Task goal: Restate the data word for word. Leave the pictures out.

Entries supplied:

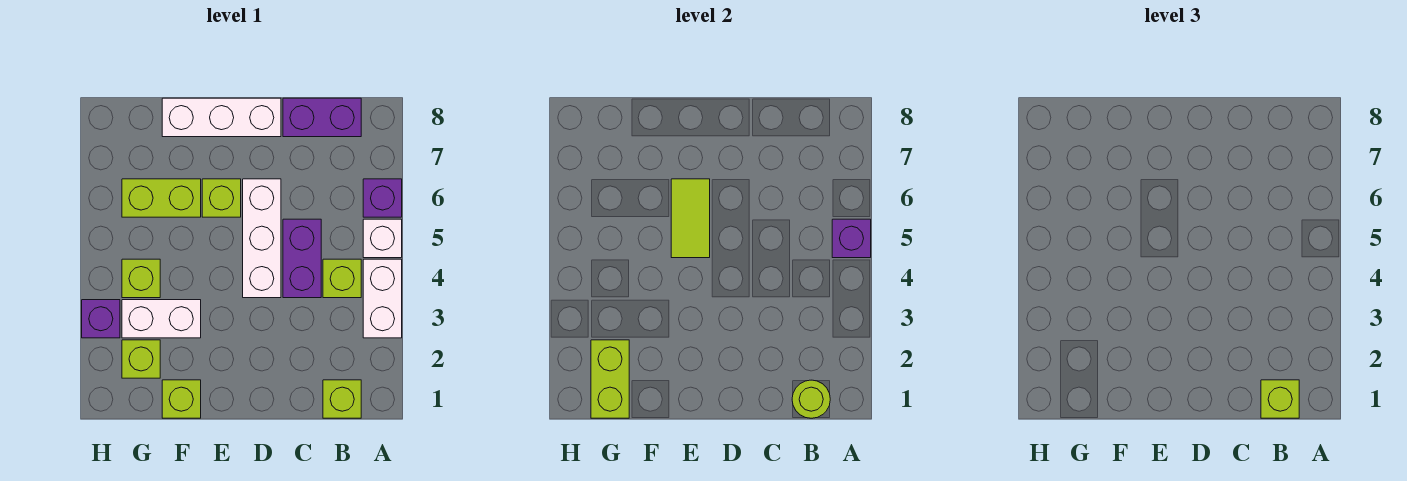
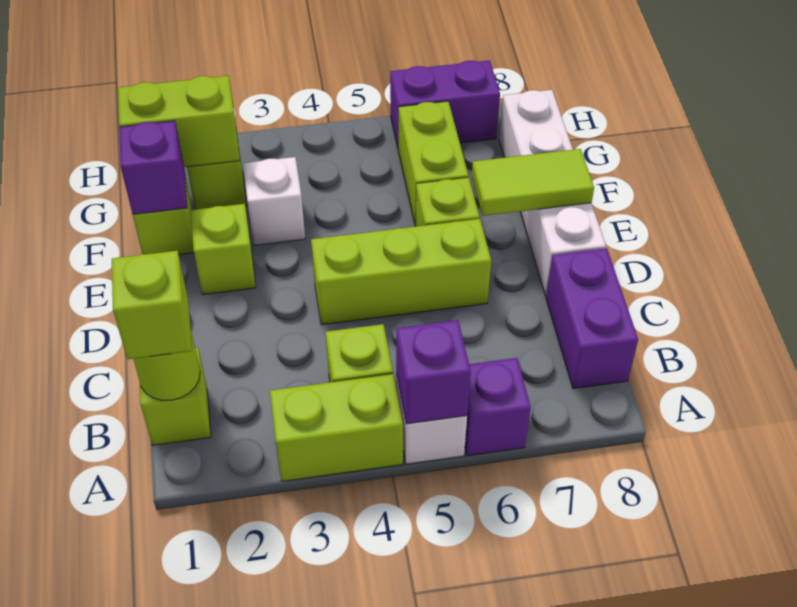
white brick A3:A4 level 1 -> lime brick A3:A4 level 1
purple brick C4:C5 level 1 -> purple brick H6:H7 level 1
white brick D4:D6 level 1 -> lime brick D4:D6 level 1
white brick D8:F8 level 1 -> white brick D8:G8 level 1
lime tile E5:E6 level 2 -> lime tile E7:E8 level 2
white brick F3:G3 level 1 -> white brick F3 level 1
lime brick G4 level 1 -> lime brick E2 level 1
purple brick H3 level 1 -> purple brick F1 level 2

Result of this task:
white brick A3:A4 level 1 -> lime brick A3:A4 level 1
purple brick C4:C5 level 1 -> purple brick H6:H7 level 1
white brick D4:D6 level 1 -> lime brick D4:D6 level 1
white brick D8:F8 level 1 -> white brick D8:G8 level 1
lime tile E5:E6 level 2 -> lime tile E7:E8 level 2
white brick F3:G3 level 1 -> white brick F3 level 1
lime brick G4 level 1 -> lime brick E2 level 1
purple brick H3 level 1 -> purple brick F1 level 2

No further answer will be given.